■ Word and item position data:
*-*-*

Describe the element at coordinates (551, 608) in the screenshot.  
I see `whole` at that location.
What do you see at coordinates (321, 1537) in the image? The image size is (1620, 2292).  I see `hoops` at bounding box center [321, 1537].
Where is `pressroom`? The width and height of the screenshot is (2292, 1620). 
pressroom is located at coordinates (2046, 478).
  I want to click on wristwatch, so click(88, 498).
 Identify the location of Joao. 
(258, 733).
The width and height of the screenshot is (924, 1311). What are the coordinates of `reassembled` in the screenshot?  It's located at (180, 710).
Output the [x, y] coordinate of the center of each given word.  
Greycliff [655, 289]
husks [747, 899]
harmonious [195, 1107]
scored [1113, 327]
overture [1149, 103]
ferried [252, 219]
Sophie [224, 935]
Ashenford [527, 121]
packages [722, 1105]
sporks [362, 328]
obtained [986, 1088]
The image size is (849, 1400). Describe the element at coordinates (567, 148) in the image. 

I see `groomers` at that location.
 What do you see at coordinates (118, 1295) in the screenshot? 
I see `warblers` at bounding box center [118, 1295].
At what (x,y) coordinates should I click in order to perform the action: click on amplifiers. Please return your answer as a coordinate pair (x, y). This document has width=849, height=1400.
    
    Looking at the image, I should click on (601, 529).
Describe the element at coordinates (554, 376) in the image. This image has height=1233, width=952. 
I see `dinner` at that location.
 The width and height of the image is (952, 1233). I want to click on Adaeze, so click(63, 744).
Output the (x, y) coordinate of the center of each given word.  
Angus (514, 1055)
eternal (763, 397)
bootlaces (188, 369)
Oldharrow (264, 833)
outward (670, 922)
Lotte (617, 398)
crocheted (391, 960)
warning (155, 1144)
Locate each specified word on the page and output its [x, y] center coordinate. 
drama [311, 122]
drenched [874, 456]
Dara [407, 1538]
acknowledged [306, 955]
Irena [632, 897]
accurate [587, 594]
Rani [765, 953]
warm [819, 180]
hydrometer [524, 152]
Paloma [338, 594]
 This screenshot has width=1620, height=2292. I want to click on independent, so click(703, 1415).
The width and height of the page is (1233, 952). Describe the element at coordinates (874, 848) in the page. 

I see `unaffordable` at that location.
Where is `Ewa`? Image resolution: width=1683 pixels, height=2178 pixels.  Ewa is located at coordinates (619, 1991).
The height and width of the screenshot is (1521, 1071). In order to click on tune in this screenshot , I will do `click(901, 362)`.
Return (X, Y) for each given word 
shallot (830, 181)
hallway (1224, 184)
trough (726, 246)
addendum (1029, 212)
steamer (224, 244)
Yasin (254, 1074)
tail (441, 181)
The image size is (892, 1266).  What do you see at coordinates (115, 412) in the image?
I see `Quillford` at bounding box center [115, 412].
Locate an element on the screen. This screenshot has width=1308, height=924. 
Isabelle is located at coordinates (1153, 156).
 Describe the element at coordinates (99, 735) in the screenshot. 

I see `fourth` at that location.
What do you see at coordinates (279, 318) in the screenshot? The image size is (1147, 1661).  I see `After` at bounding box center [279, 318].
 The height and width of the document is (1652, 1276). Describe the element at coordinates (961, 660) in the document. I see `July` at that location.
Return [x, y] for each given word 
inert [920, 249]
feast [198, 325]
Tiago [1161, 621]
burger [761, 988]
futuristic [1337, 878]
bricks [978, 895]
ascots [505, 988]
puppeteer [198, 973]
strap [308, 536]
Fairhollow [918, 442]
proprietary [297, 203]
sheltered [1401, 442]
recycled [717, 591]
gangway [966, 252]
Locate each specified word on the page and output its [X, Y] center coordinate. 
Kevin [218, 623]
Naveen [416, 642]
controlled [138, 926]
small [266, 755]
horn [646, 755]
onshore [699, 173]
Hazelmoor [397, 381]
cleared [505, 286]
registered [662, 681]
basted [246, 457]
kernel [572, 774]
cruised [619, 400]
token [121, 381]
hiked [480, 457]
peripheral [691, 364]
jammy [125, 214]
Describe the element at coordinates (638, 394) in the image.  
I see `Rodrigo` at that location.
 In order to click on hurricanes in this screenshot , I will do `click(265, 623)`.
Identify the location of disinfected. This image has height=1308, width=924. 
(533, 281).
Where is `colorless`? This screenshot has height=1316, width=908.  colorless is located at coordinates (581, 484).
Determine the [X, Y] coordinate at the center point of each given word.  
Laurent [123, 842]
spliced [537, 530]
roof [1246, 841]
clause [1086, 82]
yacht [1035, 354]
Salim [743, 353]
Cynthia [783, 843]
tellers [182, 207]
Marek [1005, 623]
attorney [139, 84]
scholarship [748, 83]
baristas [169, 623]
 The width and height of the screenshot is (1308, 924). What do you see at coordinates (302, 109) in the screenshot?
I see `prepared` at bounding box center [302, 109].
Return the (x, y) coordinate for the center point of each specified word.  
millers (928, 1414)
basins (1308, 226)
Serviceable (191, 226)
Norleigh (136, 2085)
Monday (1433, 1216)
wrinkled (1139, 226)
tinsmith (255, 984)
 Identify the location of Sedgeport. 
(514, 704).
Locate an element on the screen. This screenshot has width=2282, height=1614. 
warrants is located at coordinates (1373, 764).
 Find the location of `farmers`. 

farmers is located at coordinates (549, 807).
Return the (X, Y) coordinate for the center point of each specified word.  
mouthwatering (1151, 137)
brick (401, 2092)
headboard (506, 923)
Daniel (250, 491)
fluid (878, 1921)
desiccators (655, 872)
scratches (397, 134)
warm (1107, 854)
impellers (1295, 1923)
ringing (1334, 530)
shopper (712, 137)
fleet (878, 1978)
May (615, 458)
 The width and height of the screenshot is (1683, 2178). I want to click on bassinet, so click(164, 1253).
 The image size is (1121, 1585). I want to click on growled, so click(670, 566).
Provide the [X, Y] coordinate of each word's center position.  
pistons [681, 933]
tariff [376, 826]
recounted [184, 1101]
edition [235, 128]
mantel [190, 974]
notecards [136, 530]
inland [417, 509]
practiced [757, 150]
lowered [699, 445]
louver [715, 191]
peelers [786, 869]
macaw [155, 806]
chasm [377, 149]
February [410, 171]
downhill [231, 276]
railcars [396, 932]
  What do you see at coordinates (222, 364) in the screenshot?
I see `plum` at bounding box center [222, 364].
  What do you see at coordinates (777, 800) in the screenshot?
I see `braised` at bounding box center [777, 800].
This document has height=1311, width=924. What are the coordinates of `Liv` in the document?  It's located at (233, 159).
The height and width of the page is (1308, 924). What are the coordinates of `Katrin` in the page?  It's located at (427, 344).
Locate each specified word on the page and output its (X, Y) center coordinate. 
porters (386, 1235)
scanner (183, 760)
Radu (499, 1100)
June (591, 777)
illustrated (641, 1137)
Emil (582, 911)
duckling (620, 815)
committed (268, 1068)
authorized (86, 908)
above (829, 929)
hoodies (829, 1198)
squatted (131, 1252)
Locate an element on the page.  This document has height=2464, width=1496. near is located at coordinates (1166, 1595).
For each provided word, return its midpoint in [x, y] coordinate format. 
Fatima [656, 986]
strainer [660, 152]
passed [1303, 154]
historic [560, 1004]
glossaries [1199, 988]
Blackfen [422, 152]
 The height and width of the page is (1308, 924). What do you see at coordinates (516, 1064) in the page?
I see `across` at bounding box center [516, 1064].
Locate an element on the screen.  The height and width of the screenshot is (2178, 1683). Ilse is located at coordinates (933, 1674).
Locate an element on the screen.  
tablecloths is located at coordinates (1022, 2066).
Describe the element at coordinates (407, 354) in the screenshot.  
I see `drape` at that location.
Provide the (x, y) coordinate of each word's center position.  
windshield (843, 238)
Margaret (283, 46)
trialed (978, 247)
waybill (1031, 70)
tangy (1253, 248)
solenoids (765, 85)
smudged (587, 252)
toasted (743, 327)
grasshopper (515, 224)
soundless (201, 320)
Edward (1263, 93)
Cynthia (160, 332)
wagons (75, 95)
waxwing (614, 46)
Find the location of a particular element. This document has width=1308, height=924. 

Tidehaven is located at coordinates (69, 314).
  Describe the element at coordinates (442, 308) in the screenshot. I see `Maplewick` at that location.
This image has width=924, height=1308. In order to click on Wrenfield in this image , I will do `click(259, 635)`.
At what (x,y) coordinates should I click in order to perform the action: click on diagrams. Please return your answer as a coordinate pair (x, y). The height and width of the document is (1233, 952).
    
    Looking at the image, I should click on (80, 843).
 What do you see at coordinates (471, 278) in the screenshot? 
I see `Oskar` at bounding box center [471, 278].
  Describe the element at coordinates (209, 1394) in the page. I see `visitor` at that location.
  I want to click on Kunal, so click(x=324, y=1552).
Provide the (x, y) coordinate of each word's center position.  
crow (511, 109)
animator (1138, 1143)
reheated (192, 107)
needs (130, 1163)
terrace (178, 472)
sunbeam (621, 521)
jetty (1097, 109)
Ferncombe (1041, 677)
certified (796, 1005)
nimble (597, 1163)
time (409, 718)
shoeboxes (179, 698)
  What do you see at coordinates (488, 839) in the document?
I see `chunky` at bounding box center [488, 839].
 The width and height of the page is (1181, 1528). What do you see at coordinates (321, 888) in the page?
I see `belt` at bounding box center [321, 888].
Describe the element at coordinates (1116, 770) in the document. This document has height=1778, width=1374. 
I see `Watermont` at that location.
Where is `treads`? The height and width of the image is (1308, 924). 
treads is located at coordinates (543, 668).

*-*-*

■ Problem: Put the lines above into a JSON list of strings, one string per line, omitting blank lines, beginning with the line containing "warning (155, 1144)" and continuing through the line containing "hydrometer [524, 152]".

■ Answer:
[
  "warning (155, 1144)",
  "Locate each specified word on the page and output its [x, y] center coordinate. ",
  "drama [311, 122]",
  "drenched [874, 456]",
  "Dara [407, 1538]",
  "acknowledged [306, 955]",
  "Irena [632, 897]",
  "accurate [587, 594]",
  "Rani [765, 953]",
  "warm [819, 180]",
  "hydrometer [524, 152]"
]